— WHAT IS BEING ASKED —
Once you reach the line containing "green buduvofen [456,58,487,101]", return it and every line after it exactly, through the end of the records below, with no pictures.

=== SOURCE INFORMATION ===

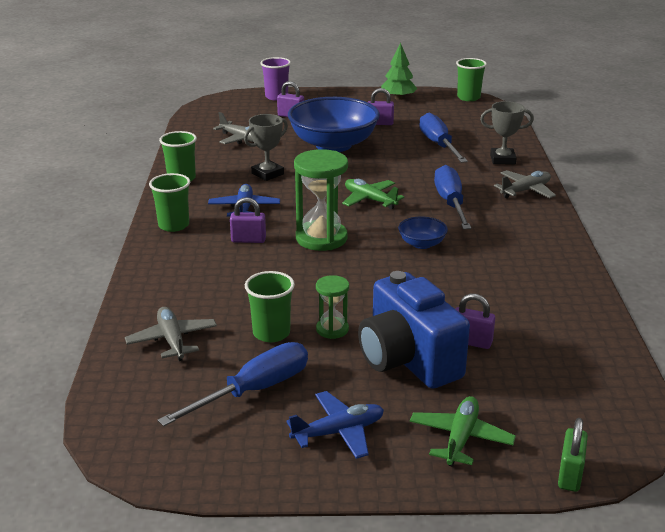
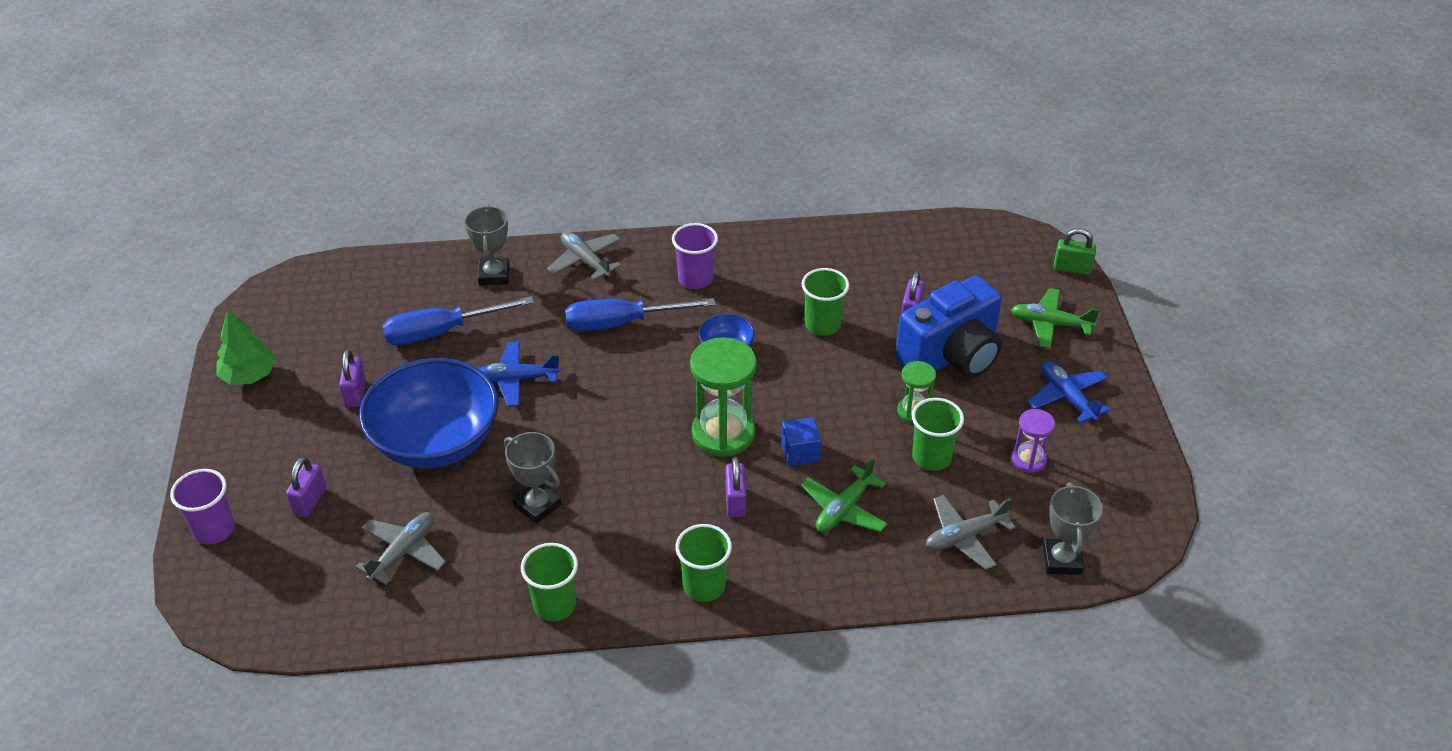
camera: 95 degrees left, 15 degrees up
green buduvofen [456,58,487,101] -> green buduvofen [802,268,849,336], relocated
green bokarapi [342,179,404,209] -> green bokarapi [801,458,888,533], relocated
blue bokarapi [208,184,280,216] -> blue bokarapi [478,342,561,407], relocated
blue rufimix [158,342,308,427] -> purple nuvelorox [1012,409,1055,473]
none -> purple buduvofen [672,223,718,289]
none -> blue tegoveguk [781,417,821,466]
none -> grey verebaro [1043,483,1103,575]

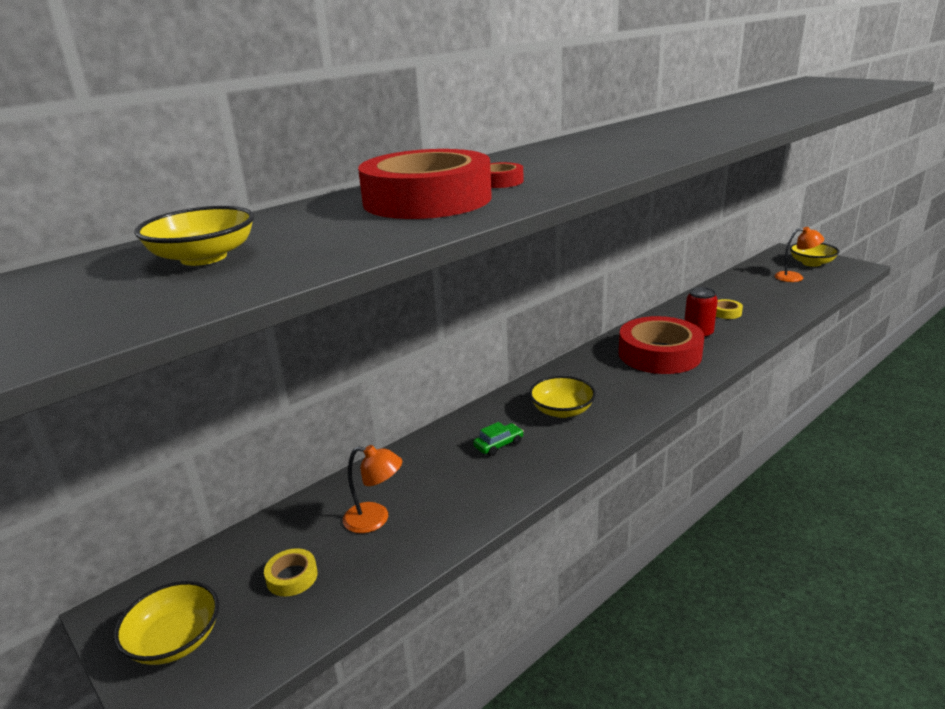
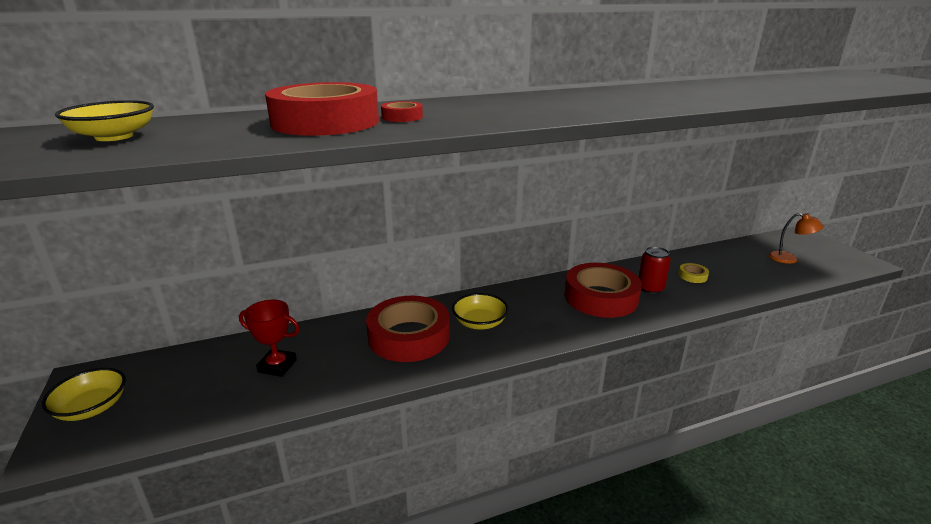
camera: 20 degrees right, 0 degrees up
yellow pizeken [790,243,839,267] -> none
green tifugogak [473,422,524,456] -> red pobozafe [366,296,450,362]
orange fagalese [343,445,402,533] -> red verebaro [239,300,300,377]
yellow pobozafe [264,548,318,597] -> none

===

— RESPONSE TO THIS TASK —
green buduvofen [456,58,487,101] -> green buduvofen [802,268,849,336], relocated
green bokarapi [342,179,404,209] -> green bokarapi [801,458,888,533], relocated
blue bokarapi [208,184,280,216] -> blue bokarapi [478,342,561,407], relocated
blue rufimix [158,342,308,427] -> purple nuvelorox [1012,409,1055,473]
none -> purple buduvofen [672,223,718,289]
none -> blue tegoveguk [781,417,821,466]
none -> grey verebaro [1043,483,1103,575]

camera: 20 degrees right, 0 degrees up
yellow pizeken [790,243,839,267] -> none
green tifugogak [473,422,524,456] -> red pobozafe [366,296,450,362]
orange fagalese [343,445,402,533] -> red verebaro [239,300,300,377]
yellow pobozafe [264,548,318,597] -> none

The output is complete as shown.